Please report every line in the rows below that contains the string "treble", copying each such line in full.
--- RECORDS PROVIDED ---
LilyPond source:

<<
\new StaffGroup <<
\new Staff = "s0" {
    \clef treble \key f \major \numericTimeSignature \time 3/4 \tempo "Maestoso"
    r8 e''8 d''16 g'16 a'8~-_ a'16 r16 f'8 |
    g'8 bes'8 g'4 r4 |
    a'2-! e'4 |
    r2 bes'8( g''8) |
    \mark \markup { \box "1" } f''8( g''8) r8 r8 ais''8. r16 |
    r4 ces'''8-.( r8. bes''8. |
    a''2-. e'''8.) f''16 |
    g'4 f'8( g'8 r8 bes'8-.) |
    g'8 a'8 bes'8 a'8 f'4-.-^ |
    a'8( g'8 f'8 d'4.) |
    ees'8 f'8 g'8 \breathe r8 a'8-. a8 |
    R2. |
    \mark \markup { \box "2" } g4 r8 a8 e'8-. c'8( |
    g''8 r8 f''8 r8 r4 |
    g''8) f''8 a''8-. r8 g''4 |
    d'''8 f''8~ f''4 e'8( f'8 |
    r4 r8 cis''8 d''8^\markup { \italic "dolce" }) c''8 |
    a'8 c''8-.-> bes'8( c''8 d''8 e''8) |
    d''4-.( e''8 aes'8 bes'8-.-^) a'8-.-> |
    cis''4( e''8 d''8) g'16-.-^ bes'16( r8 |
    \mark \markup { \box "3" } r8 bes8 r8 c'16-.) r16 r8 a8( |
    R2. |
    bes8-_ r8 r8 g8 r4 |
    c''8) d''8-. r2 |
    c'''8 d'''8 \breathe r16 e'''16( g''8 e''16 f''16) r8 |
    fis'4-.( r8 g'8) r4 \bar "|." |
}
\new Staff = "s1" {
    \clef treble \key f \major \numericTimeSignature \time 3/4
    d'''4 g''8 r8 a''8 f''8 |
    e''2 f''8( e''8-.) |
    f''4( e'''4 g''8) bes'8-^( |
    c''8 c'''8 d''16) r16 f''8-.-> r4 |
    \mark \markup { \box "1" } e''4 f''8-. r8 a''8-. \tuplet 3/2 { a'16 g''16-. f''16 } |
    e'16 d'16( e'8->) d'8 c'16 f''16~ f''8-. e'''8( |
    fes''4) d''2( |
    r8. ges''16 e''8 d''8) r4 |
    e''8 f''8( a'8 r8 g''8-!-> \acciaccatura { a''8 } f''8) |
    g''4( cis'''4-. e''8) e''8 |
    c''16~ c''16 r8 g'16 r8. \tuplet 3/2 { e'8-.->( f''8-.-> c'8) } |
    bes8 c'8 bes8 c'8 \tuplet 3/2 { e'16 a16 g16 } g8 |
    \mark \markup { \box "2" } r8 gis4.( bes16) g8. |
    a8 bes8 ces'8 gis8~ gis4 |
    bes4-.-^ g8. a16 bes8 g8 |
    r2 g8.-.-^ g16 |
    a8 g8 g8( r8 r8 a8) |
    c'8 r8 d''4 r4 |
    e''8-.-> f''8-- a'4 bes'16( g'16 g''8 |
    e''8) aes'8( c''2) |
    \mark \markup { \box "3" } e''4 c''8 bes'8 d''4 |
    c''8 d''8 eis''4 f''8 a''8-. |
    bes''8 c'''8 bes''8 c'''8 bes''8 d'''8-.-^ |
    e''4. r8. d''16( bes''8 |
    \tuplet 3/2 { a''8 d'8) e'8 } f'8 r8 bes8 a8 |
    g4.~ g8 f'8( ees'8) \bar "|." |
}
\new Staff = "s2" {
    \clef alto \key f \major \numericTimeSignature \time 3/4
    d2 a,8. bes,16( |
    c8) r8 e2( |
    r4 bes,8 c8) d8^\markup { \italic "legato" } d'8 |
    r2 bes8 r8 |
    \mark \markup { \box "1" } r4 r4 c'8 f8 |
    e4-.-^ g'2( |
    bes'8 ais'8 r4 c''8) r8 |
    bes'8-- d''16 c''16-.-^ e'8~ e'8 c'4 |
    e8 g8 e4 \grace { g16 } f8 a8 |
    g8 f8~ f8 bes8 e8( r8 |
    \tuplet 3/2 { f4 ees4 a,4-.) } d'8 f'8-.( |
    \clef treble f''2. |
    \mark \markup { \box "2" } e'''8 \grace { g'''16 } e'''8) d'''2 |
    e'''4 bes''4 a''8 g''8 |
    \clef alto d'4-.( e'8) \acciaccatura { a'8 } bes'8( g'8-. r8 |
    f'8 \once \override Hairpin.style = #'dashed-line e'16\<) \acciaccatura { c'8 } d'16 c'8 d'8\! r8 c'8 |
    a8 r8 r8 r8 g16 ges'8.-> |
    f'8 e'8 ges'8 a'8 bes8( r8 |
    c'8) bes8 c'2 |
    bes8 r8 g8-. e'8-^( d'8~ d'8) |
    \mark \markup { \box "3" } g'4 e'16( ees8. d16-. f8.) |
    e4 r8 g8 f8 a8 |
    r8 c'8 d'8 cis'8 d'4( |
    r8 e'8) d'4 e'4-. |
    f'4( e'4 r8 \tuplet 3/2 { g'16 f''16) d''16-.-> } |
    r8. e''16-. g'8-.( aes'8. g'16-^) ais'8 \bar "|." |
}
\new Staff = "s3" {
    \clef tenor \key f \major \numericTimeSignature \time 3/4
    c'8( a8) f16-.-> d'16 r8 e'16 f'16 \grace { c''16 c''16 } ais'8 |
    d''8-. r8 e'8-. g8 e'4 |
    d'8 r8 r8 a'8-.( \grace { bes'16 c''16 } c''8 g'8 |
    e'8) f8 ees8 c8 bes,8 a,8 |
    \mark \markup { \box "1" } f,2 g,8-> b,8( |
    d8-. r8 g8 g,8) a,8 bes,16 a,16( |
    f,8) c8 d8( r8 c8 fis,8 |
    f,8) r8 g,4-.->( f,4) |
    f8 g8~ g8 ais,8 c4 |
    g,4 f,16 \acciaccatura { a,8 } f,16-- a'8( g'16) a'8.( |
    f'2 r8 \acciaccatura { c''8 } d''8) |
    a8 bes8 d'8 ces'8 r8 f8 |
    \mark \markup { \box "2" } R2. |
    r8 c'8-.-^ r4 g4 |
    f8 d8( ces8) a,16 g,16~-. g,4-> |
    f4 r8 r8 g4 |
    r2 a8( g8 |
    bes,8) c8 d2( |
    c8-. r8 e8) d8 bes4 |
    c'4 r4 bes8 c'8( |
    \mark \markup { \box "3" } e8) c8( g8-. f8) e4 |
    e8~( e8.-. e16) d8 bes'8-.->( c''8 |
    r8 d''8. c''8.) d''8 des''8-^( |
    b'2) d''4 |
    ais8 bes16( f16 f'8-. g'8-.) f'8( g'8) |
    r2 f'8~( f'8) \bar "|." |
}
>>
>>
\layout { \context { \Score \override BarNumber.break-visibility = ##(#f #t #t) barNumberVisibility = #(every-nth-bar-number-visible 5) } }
---
**FULL ANSWER**
    \clef treble \key f \major \numericTimeSignature \time 3/4 \tempo "Maestoso"
    \clef treble \key f \major \numericTimeSignature \time 3/4
    \clef treble f''2. |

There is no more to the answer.